** GIVEN ENTRIES follows **
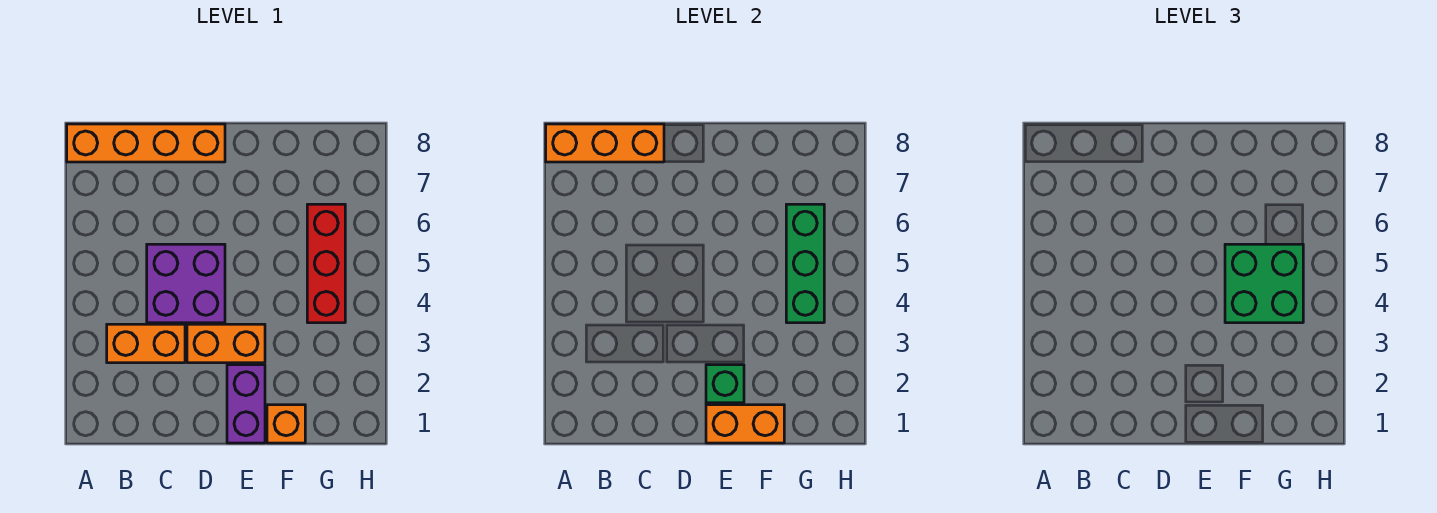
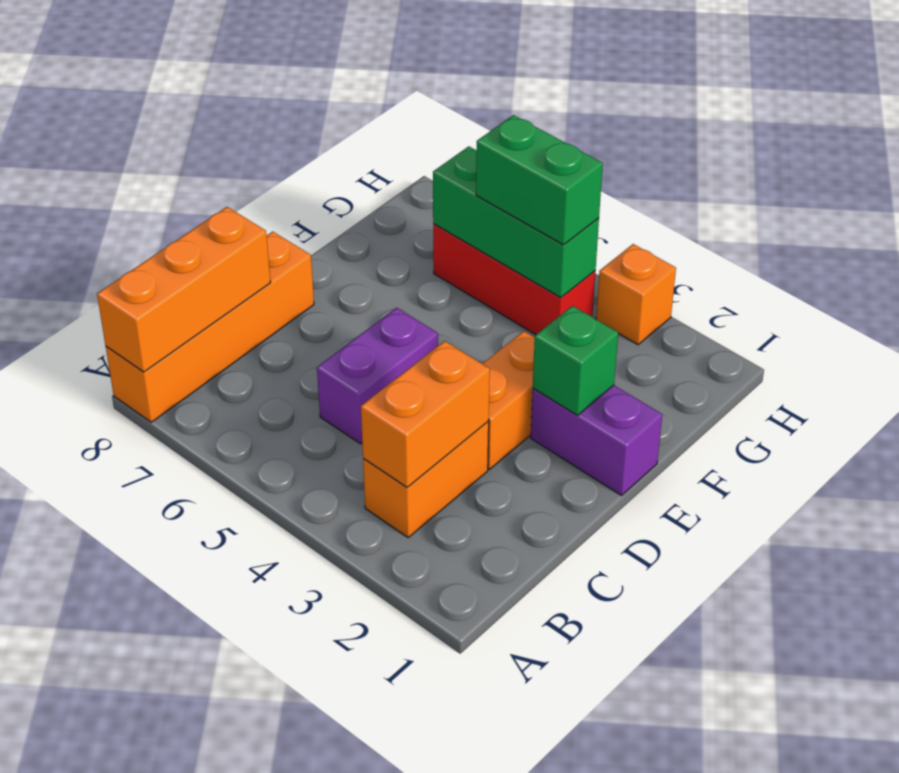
purple 2x2 brick [147,244,225,323] -> purple 1x2 brick [317,308,438,444]
orange 1x2 brick [706,405,784,443] -> orange 1x2 brick moved to [361,341,490,487]
orange 1x1 brick [267,405,305,443] -> orange 1x1 brick moved to [596,244,676,345]
green 2x2 brick [1225,244,1303,323] -> green 1x2 brick [476,115,603,245]

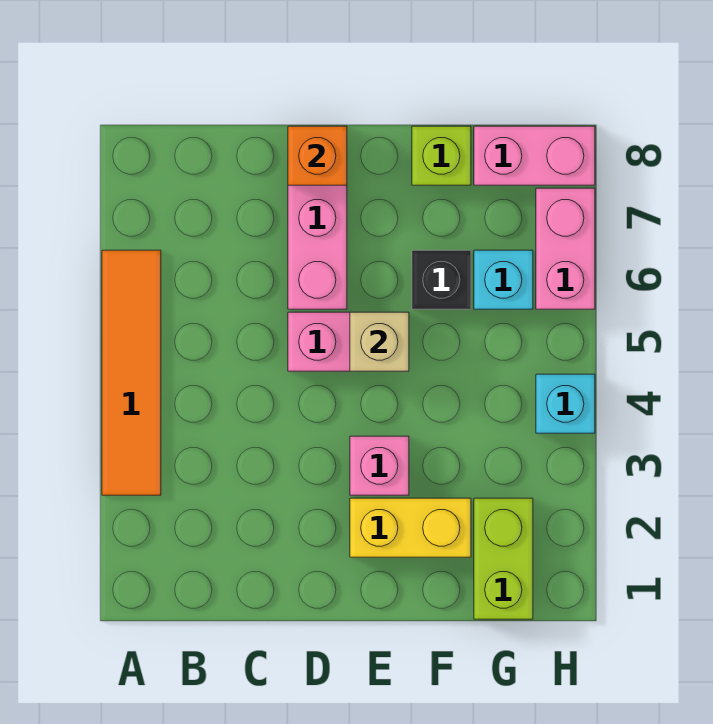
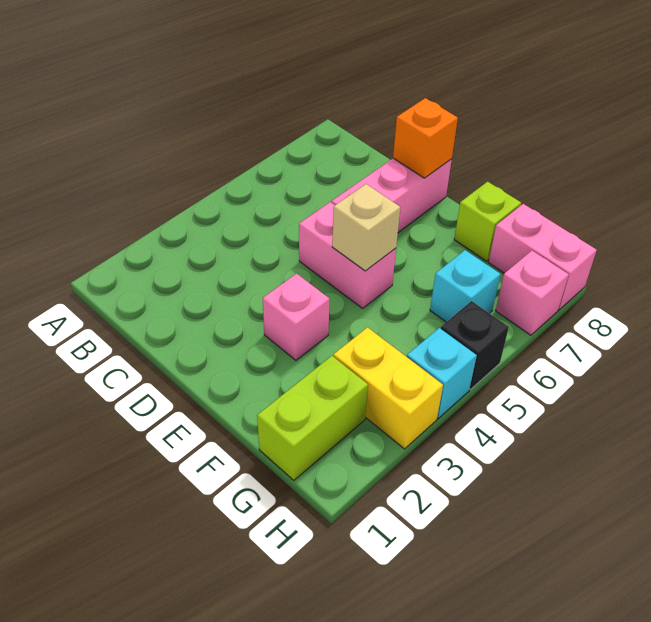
orange 1x4 tile [102,250,161,495] -> none
yellow 1x2 brick [350,498,471,557] -> yellow 1x2 brick moved to [334,328,443,449]
black 1x1 brick [412,250,471,309] -> black 1x1 brick moved to [441,301,509,389]
pink 1x2 brick [536,188,595,309] -> pink 1x1 brick [496,251,569,335]

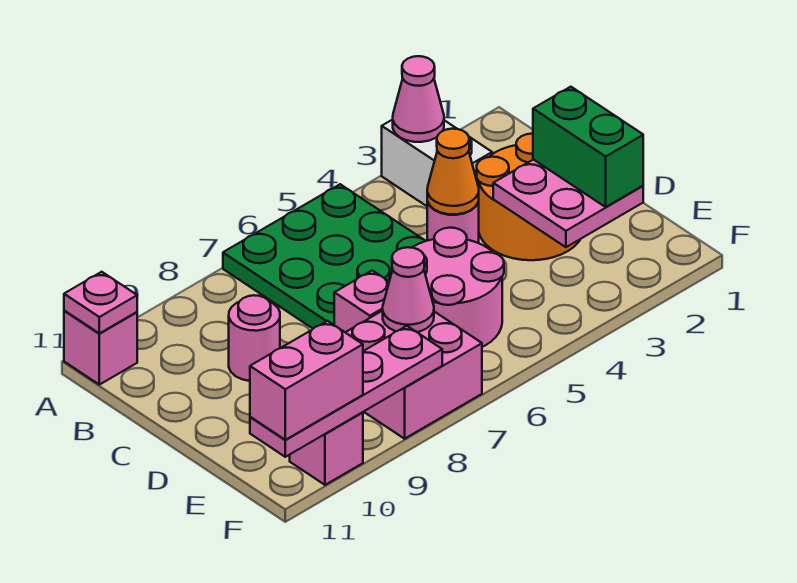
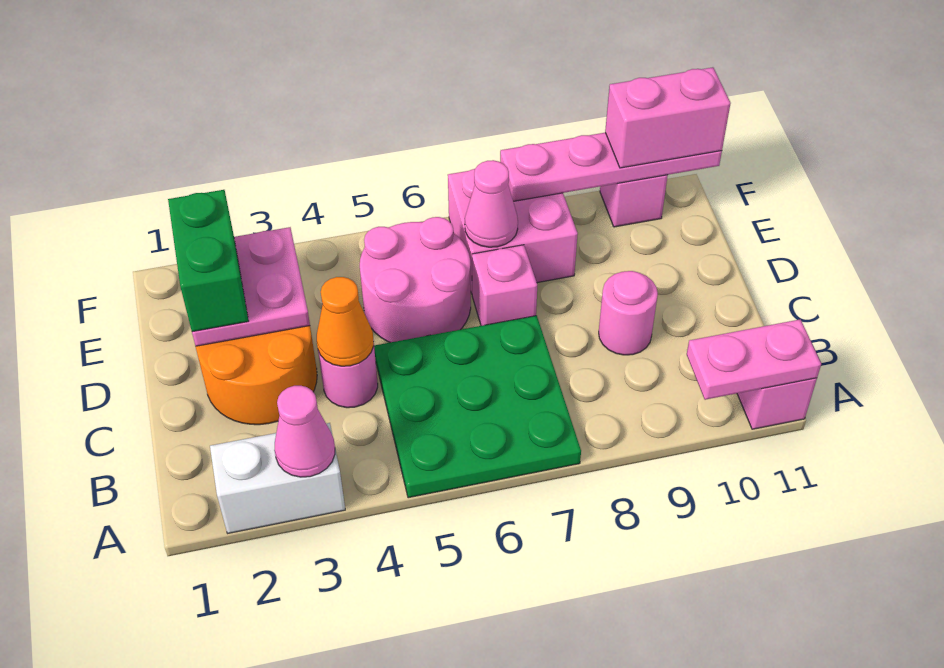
white 1x2 brick [382,120,492,206] -> white 1x2 brick turned to [210,423,345,533]
pink 1x1 plate [64,272,137,333] -> pink 1x2 plate [687,319,821,400]

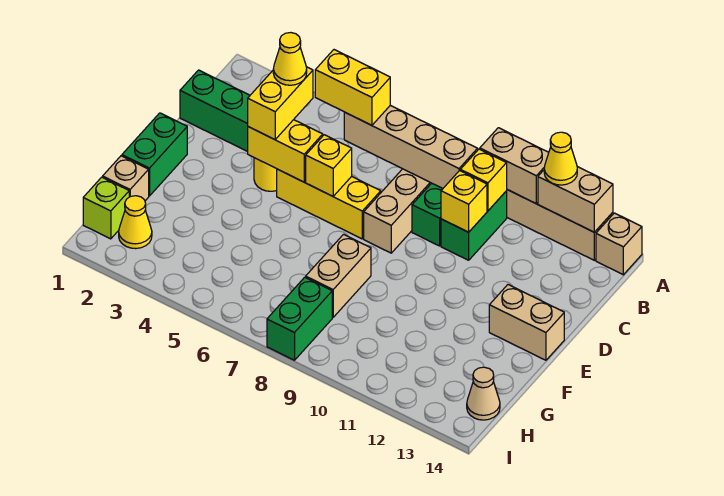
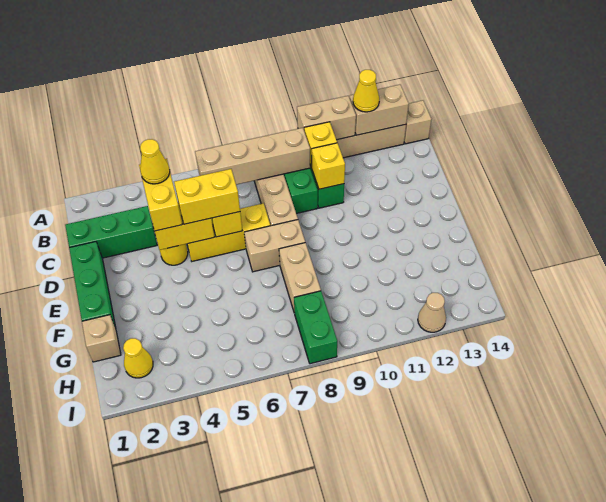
yellow 1x2 brick [315,50,390,125] -> yellow 1x2 brick moved to [174,169,240,224]
green 1x2 brick [122,113,187,196] -> green 1x3 brick [69,242,116,328]
tan 1x2 brick [489,285,564,360] -> tan 1x2 brick moved to [244,220,305,272]
lime 1x1 brick [83,177,129,239] -> none
tan 1x1 cone [467,367,500,420] -> tan 1x1 cone moved to [418,293,446,332]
** End of GIVEN ENTRIES **
▶ [EXERCISE AIM]
The stretch to restate runs from the line above containing "orange 1x4 tile [102,250,161,495] -> none" through the line containing "green 1x2 brick [122,113,187,196]". Copy it word for word, ends included, without pictures.

▶ [TASK ANSWER]
orange 1x4 tile [102,250,161,495] -> none
yellow 1x2 brick [350,498,471,557] -> yellow 1x2 brick moved to [334,328,443,449]
black 1x1 brick [412,250,471,309] -> black 1x1 brick moved to [441,301,509,389]
pink 1x2 brick [536,188,595,309] -> pink 1x1 brick [496,251,569,335]

white 1x2 brick [382,120,492,206] -> white 1x2 brick turned to [210,423,345,533]
pink 1x1 plate [64,272,137,333] -> pink 1x2 plate [687,319,821,400]

yellow 1x2 brick [315,50,390,125] -> yellow 1x2 brick moved to [174,169,240,224]
green 1x2 brick [122,113,187,196] -> green 1x3 brick [69,242,116,328]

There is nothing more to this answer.